Dataset extract below:

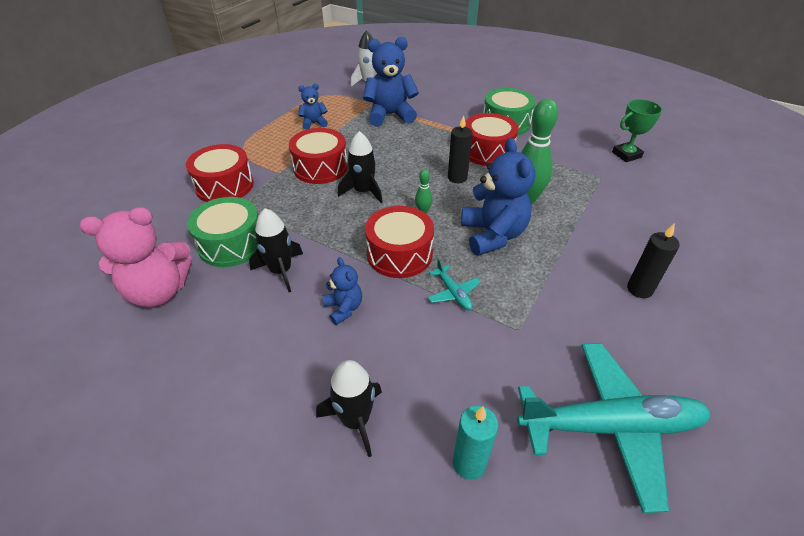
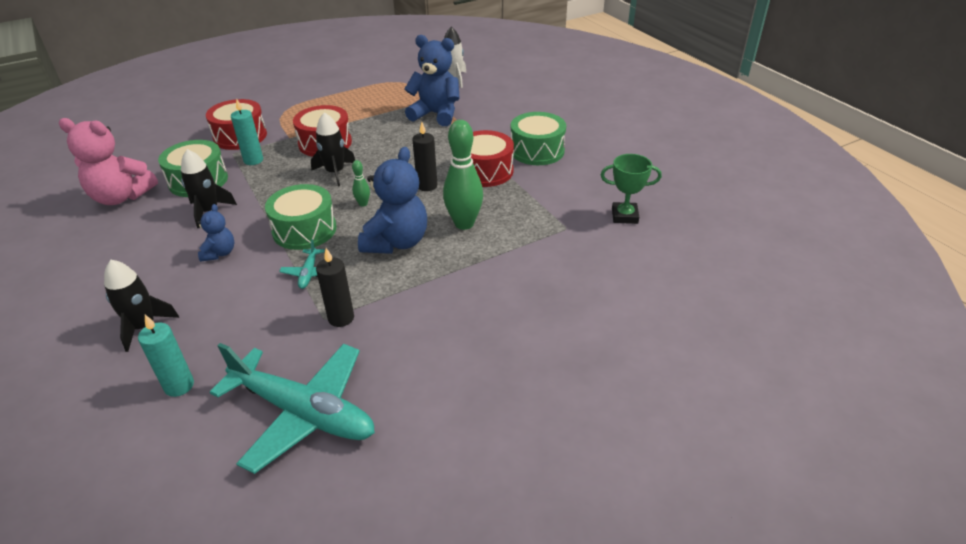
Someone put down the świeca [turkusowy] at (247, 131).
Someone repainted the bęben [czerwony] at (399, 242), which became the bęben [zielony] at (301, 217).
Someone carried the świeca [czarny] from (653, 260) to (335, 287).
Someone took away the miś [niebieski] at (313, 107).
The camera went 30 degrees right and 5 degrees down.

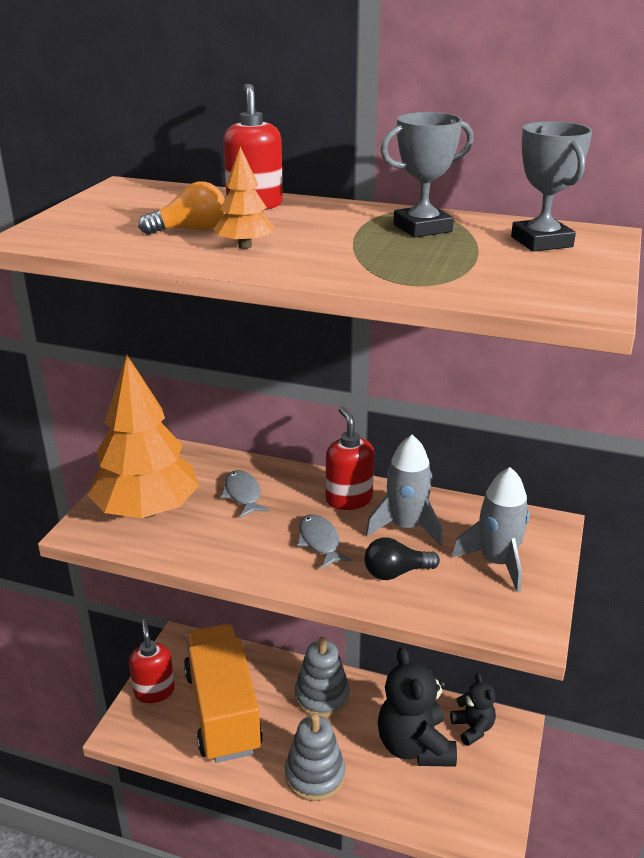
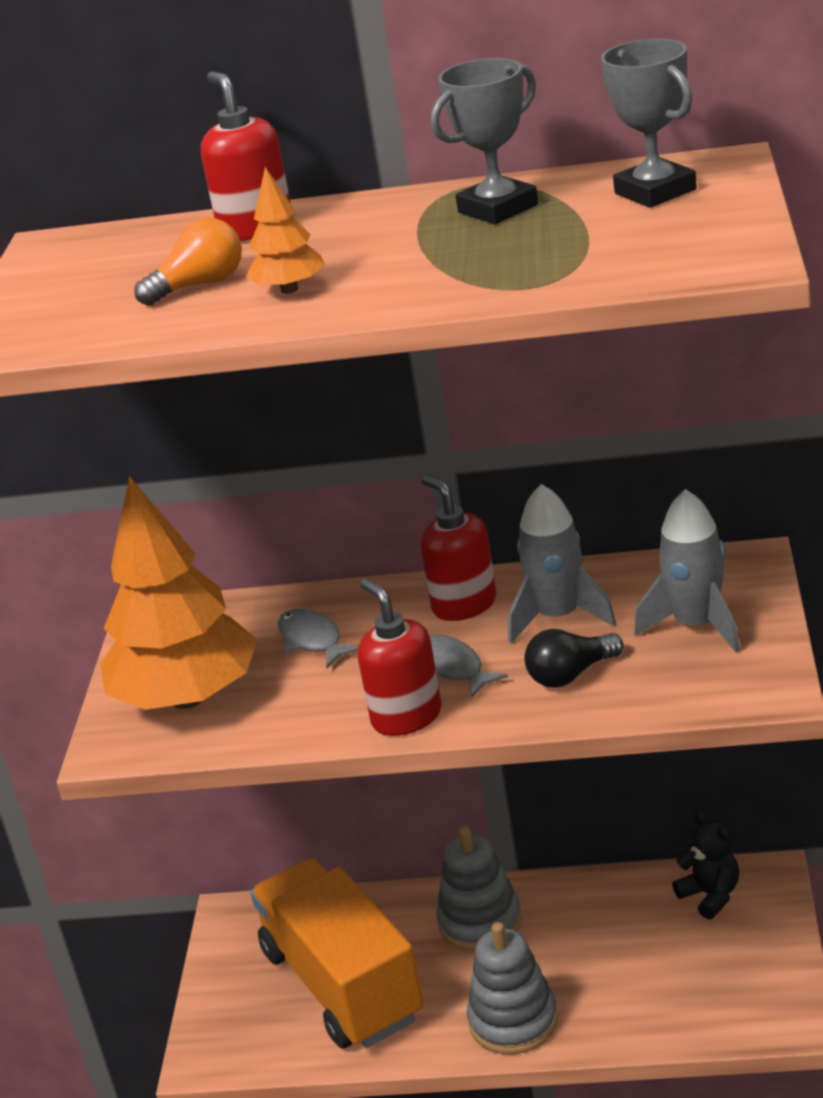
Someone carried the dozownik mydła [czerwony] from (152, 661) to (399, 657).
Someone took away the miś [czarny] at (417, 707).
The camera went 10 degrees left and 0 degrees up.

End of Dataset extract.

### Task to complete:
From the entries, copy out each line containing the word "świeca".

### Answer to this exercise:
Someone put down the świeca [turkusowy] at (247, 131).
Someone carried the świeca [czarny] from (653, 260) to (335, 287).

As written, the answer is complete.